### Goal of the exercise
Across the entries that follow, tally every line holding the word "parking" and reply with the count alone.

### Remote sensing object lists
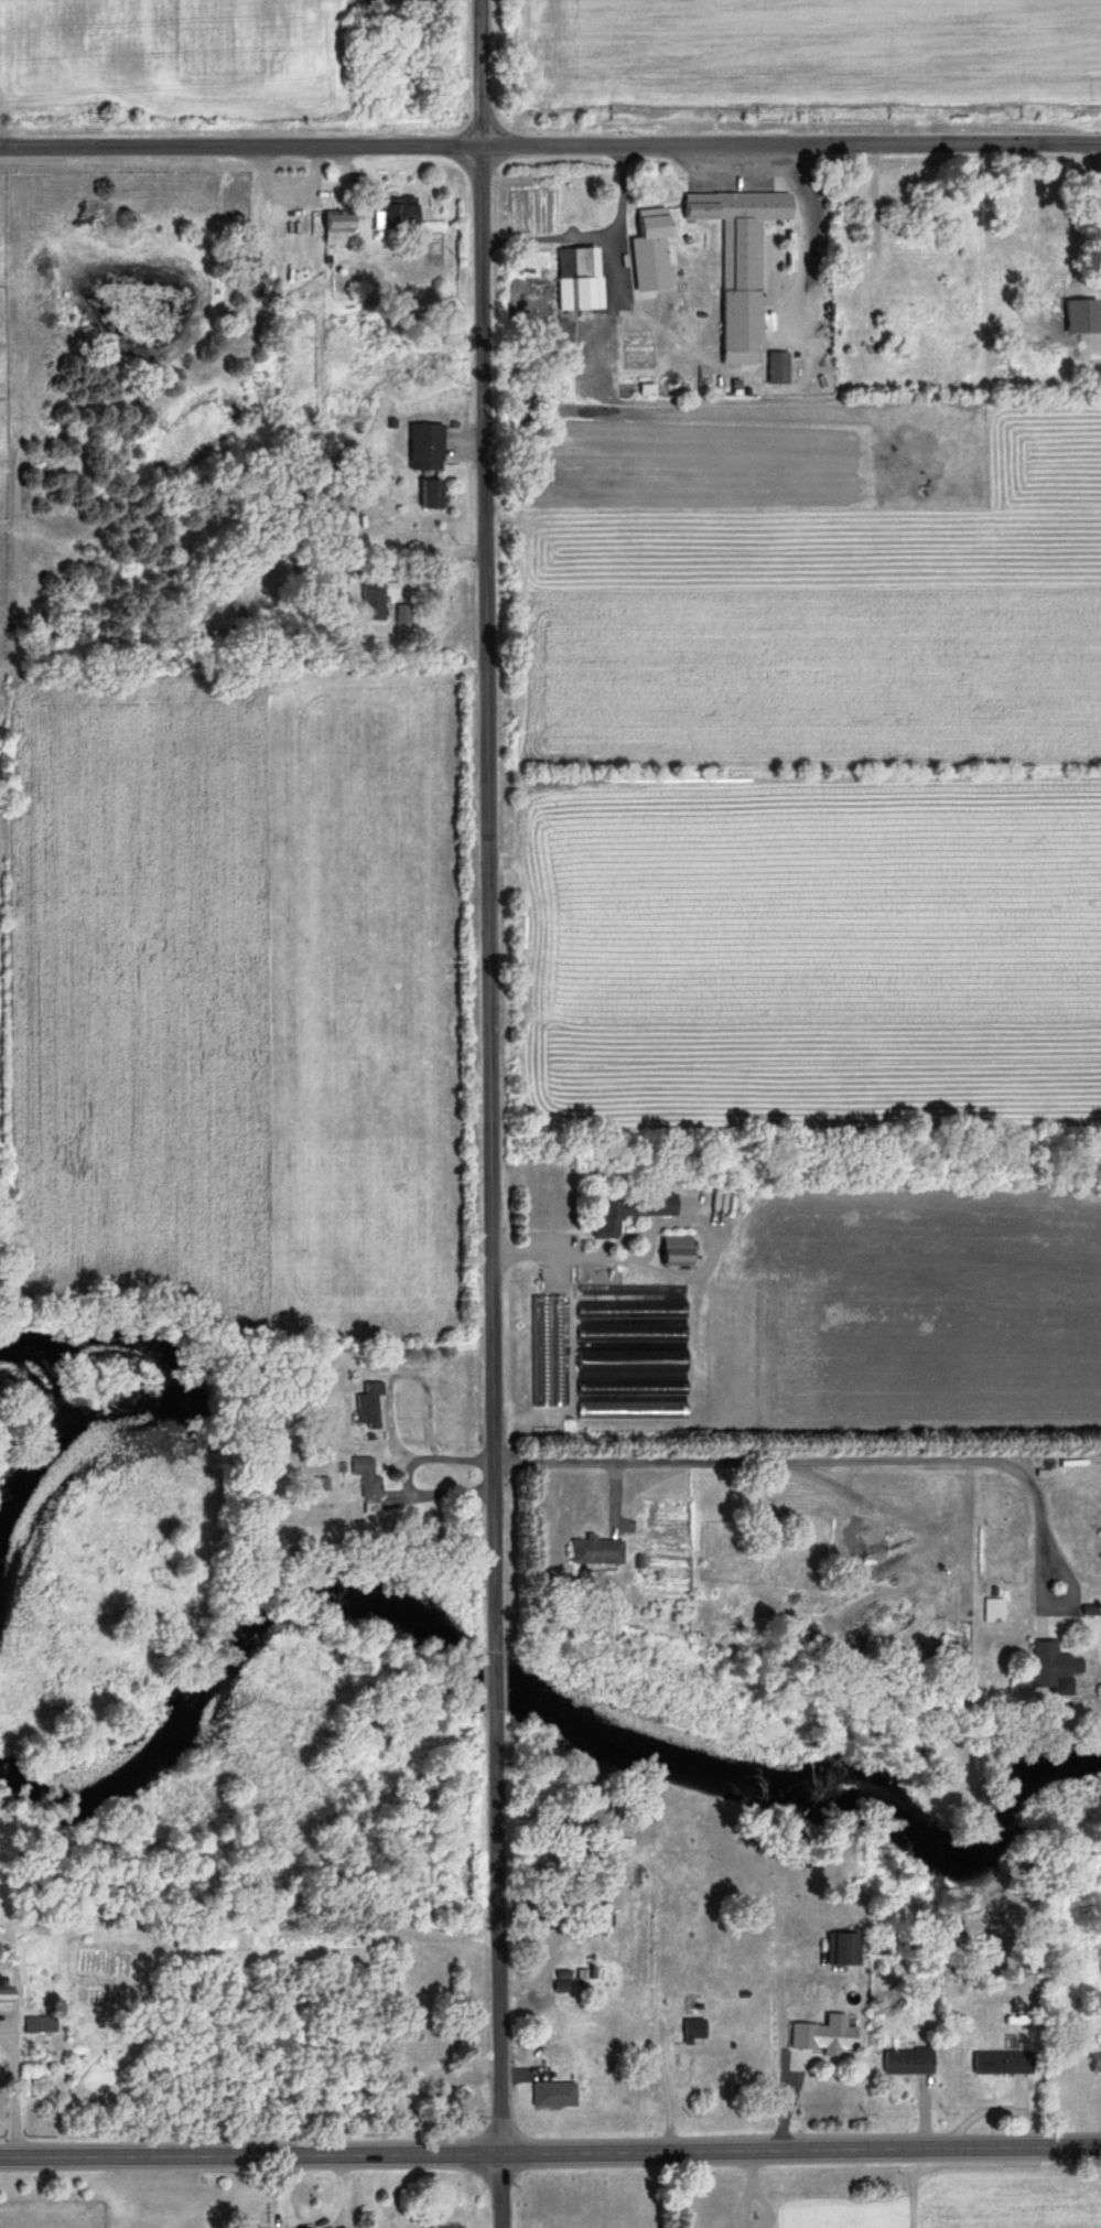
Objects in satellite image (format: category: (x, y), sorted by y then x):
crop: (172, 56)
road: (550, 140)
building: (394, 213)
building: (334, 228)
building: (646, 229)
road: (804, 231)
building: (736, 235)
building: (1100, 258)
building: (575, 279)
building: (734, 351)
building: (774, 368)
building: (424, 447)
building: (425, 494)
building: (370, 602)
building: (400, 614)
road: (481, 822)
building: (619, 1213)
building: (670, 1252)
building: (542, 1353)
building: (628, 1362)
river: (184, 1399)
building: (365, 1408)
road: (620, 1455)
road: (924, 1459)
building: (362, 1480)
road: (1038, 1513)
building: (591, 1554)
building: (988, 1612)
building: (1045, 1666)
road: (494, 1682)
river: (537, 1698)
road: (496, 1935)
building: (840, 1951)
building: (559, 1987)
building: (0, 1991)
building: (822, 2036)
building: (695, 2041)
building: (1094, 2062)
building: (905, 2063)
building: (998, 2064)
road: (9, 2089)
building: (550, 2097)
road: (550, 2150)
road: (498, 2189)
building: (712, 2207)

--

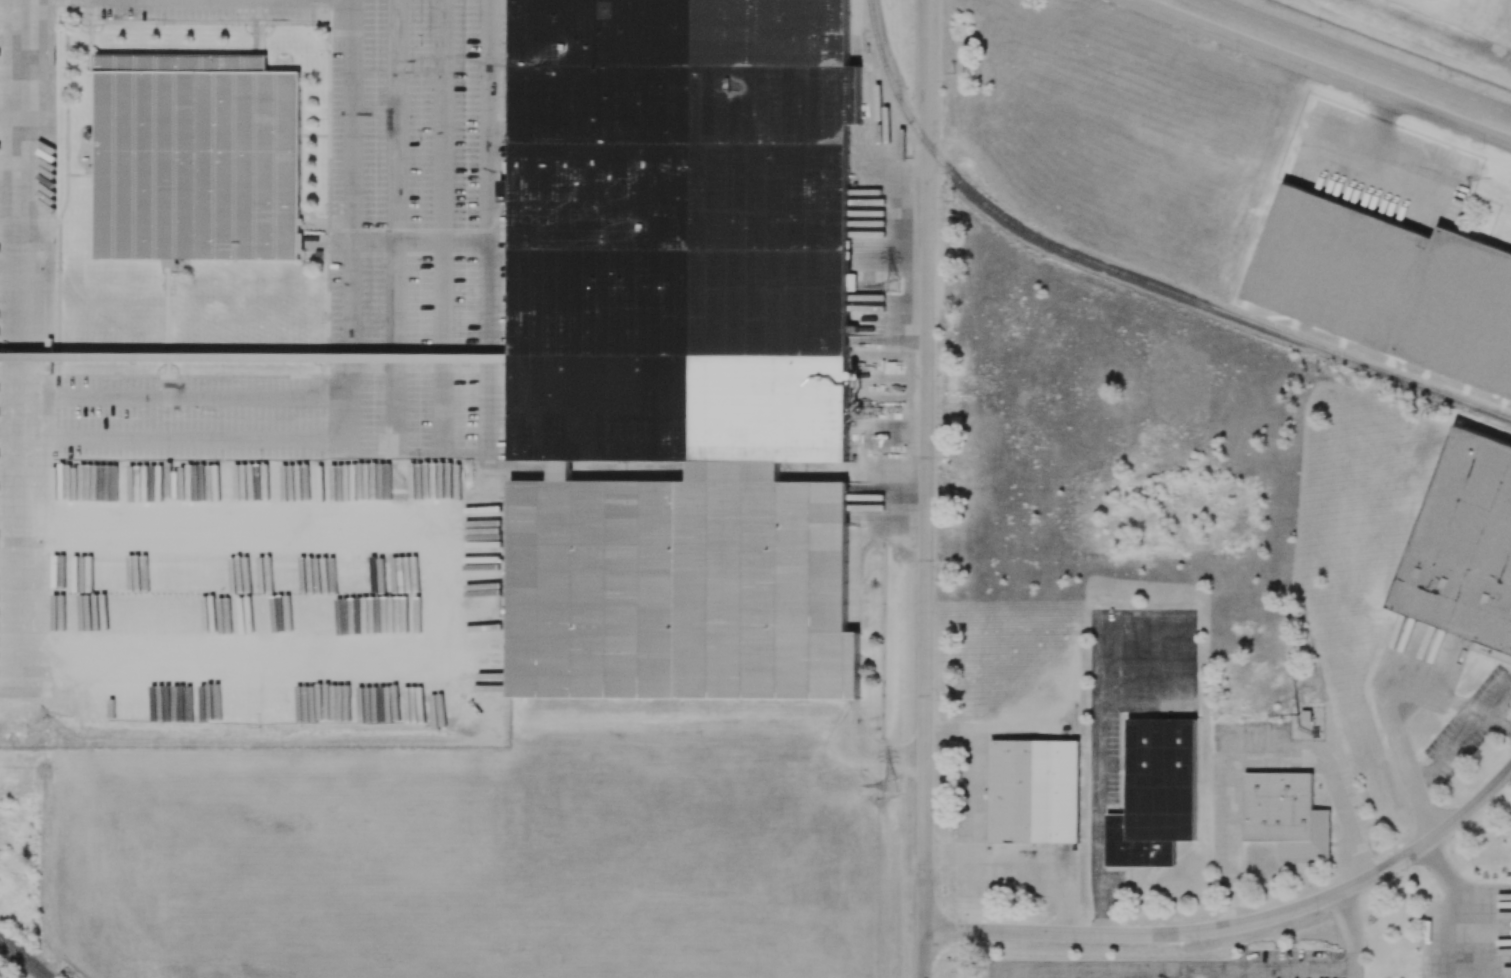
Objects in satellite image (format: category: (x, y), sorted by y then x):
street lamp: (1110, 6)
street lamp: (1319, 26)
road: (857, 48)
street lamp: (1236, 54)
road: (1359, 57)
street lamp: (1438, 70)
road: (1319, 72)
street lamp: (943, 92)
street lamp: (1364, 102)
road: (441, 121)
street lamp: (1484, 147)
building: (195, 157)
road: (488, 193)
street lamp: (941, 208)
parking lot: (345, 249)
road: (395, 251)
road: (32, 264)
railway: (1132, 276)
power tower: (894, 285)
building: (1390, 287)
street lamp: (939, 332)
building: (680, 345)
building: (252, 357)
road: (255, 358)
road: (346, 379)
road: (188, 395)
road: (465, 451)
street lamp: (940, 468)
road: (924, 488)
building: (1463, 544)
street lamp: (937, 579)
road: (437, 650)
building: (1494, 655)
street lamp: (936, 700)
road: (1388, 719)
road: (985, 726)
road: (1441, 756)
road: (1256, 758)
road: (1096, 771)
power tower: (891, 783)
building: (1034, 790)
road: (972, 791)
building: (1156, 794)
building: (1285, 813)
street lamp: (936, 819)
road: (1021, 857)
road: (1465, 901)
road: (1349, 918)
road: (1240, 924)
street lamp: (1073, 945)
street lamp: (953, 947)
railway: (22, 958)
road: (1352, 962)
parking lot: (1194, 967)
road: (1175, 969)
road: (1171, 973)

### Answer for this exercise
2